DIRECTIONS> For each record that follows, give it back exactly, with no pictures included.

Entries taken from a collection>
· · ·
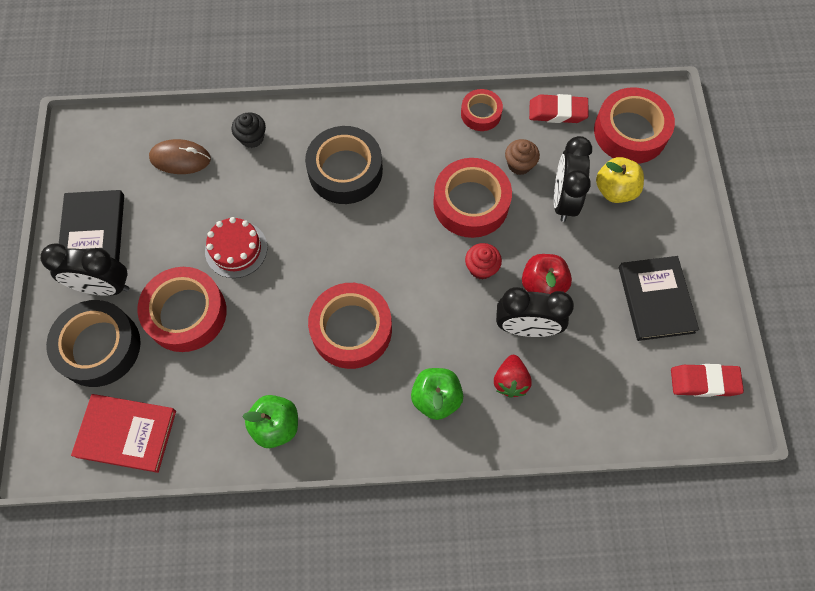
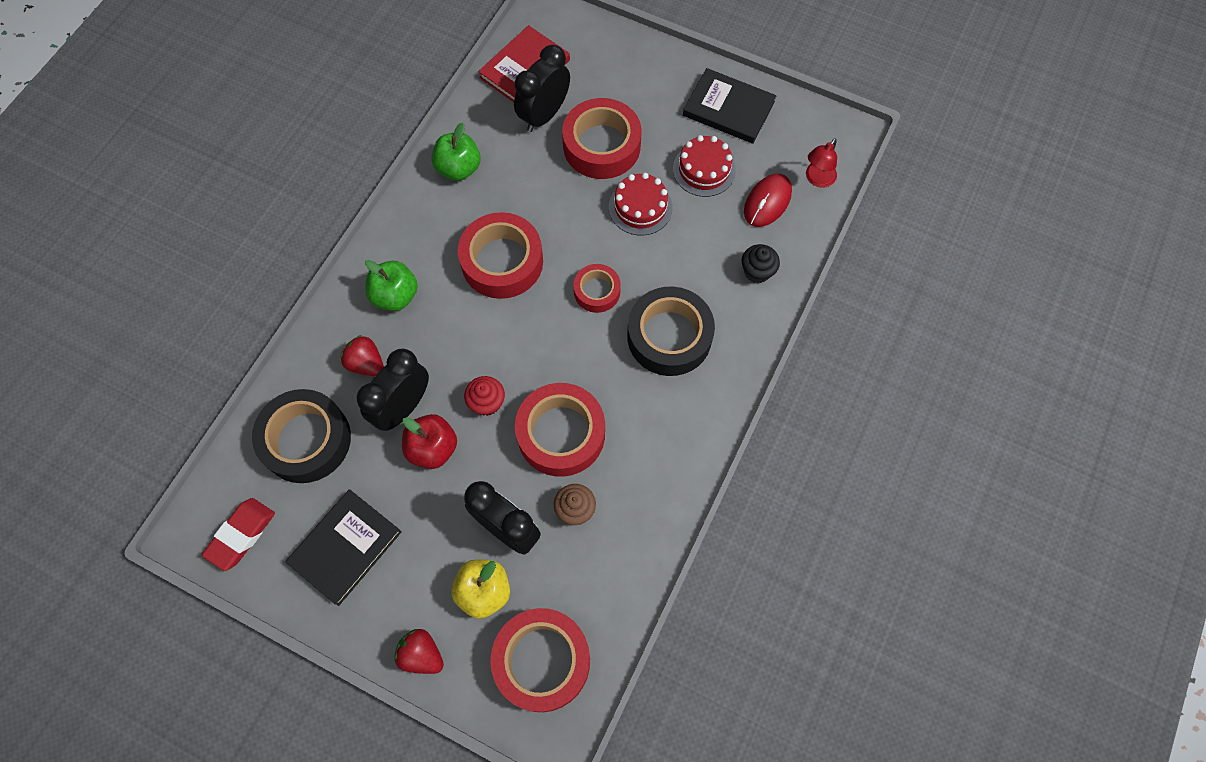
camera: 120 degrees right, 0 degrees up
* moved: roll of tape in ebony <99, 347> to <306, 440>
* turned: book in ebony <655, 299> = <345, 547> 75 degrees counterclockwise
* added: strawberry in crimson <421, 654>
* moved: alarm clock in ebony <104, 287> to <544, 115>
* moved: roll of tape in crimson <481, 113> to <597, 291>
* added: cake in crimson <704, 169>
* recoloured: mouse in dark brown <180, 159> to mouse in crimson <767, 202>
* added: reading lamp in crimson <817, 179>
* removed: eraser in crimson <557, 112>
· · ·
RESPONSE>
camera: 120 degrees right, 0 degrees up
* moved: roll of tape in ebony <99, 347> to <306, 440>
* turned: book in ebony <655, 299> = <345, 547> 75 degrees counterclockwise
* added: strawberry in crimson <421, 654>
* moved: alarm clock in ebony <104, 287> to <544, 115>
* moved: roll of tape in crimson <481, 113> to <597, 291>
* added: cake in crimson <704, 169>
* recoloured: mouse in dark brown <180, 159> to mouse in crimson <767, 202>
* added: reading lamp in crimson <817, 179>
* removed: eraser in crimson <557, 112>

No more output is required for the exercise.